Exercise directions: Find the word "purple" in the data below and copy each line that holds it.
*** Opening Data records ***
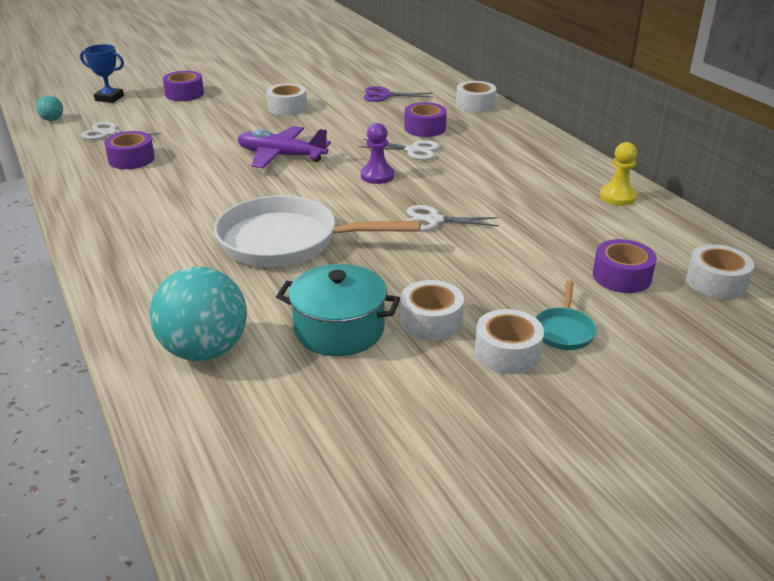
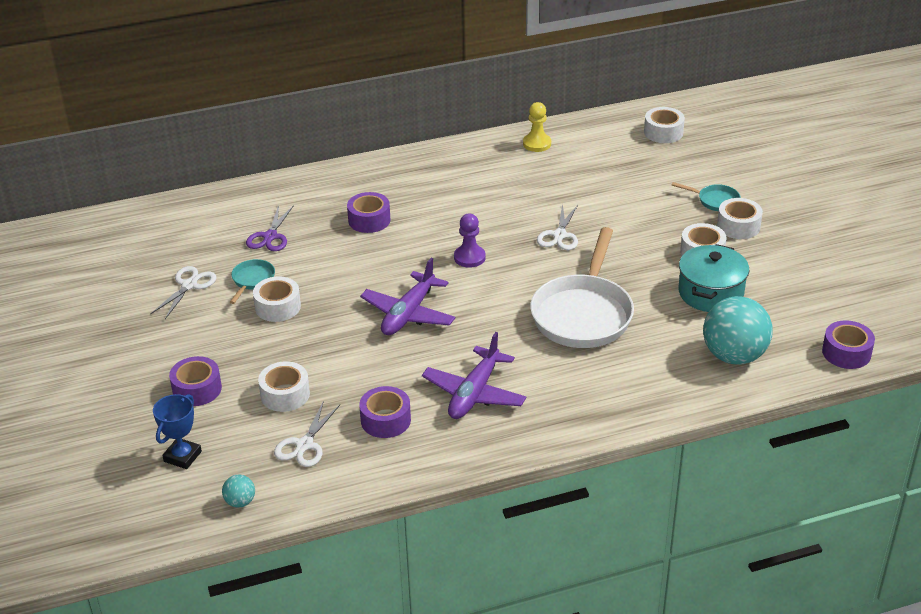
camera: 80 degrees left, 5 degrees up
(160, 193) = (474, 393): none -> purple plane
(322, 96) = (252, 280): none -> turquoise pan
(413, 150) = (420, 232): white scissors -> white scissors (189, 285)
(475, 105) = (320, 183): white tape -> white tape (285, 394)
(621, 276) = (653, 166): purple tape -> purple tape (846, 352)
*** Closing Data records ***
Result of the exercise:
(160, 193) = (474, 393): none -> purple plane
(621, 276) = (653, 166): purple tape -> purple tape (846, 352)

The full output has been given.